The problem: Copy out the listing below verbatim, starting with the line that contains "This page has height=1452, width=1122." and continuing through the end of the listing.

Task material:

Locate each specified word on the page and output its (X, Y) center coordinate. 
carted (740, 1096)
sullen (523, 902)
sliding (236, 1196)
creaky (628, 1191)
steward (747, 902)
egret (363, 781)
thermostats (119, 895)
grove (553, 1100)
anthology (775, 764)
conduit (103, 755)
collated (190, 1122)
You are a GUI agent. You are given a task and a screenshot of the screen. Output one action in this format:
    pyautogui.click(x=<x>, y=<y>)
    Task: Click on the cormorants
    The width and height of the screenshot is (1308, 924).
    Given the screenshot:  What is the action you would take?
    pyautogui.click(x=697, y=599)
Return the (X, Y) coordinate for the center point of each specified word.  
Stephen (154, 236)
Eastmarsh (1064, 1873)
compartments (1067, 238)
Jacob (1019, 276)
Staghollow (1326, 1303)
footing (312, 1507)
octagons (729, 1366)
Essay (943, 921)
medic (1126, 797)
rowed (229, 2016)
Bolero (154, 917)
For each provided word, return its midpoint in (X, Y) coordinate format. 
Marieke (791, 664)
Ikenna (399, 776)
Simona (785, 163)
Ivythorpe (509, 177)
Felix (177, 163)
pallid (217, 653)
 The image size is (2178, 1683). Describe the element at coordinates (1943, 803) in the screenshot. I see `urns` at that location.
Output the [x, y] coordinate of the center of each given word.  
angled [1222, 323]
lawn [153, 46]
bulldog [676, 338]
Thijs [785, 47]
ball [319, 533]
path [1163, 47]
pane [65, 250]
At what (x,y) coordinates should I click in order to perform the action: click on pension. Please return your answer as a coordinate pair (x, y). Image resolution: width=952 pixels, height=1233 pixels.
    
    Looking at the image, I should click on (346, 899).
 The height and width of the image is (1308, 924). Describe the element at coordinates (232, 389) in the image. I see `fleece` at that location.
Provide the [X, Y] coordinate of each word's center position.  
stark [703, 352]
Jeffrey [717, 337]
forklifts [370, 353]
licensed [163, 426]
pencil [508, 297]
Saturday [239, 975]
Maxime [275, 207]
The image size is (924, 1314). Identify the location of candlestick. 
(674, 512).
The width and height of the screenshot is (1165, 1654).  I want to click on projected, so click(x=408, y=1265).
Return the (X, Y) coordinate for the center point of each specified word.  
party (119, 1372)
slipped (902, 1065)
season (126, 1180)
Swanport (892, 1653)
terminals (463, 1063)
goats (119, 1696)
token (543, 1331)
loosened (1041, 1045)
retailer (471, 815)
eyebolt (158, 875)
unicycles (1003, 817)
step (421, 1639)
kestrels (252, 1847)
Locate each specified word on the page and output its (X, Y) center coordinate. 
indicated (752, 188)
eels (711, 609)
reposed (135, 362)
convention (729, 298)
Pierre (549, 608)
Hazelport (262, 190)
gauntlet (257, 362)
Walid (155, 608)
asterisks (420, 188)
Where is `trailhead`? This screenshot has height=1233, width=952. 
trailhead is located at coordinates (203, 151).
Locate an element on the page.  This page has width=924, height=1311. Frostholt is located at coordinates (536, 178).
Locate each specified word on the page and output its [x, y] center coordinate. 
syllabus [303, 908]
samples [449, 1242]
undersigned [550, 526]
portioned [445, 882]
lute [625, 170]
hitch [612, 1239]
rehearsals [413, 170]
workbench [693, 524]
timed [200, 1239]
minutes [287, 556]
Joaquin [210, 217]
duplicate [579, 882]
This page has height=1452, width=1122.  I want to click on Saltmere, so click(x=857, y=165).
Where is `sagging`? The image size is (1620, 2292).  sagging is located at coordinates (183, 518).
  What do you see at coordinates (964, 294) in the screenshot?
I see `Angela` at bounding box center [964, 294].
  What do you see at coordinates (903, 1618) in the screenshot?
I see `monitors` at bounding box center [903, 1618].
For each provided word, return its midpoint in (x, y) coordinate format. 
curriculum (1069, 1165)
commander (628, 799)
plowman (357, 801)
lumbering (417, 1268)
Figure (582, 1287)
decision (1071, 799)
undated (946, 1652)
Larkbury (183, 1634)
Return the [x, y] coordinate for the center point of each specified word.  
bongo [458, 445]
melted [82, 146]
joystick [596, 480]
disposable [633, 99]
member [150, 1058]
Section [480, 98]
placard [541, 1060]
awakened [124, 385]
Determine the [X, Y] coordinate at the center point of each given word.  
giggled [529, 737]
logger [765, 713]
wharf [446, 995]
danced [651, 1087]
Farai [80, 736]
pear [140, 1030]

Task solution:
This page has height=1452, width=1122.  I want to click on Saltmere, so click(x=857, y=165).
Where is `sagging`? The image size is (1620, 2292).  sagging is located at coordinates (183, 518).
  What do you see at coordinates (964, 294) in the screenshot?
I see `Angela` at bounding box center [964, 294].
  What do you see at coordinates (903, 1618) in the screenshot?
I see `monitors` at bounding box center [903, 1618].
For each provided word, return its midpoint in (x, y) coordinate format. 
curriculum (1069, 1165)
commander (628, 799)
plowman (357, 801)
lumbering (417, 1268)
Figure (582, 1287)
decision (1071, 799)
undated (946, 1652)
Larkbury (183, 1634)
Return the [x, y] coordinate for the center point of each specified word.  
bongo [458, 445]
melted [82, 146]
joystick [596, 480]
disposable [633, 99]
member [150, 1058]
Section [480, 98]
placard [541, 1060]
awakened [124, 385]
Determine the [X, Y] coordinate at the center point of each given word.  
giggled [529, 737]
logger [765, 713]
wharf [446, 995]
danced [651, 1087]
Farai [80, 736]
pear [140, 1030]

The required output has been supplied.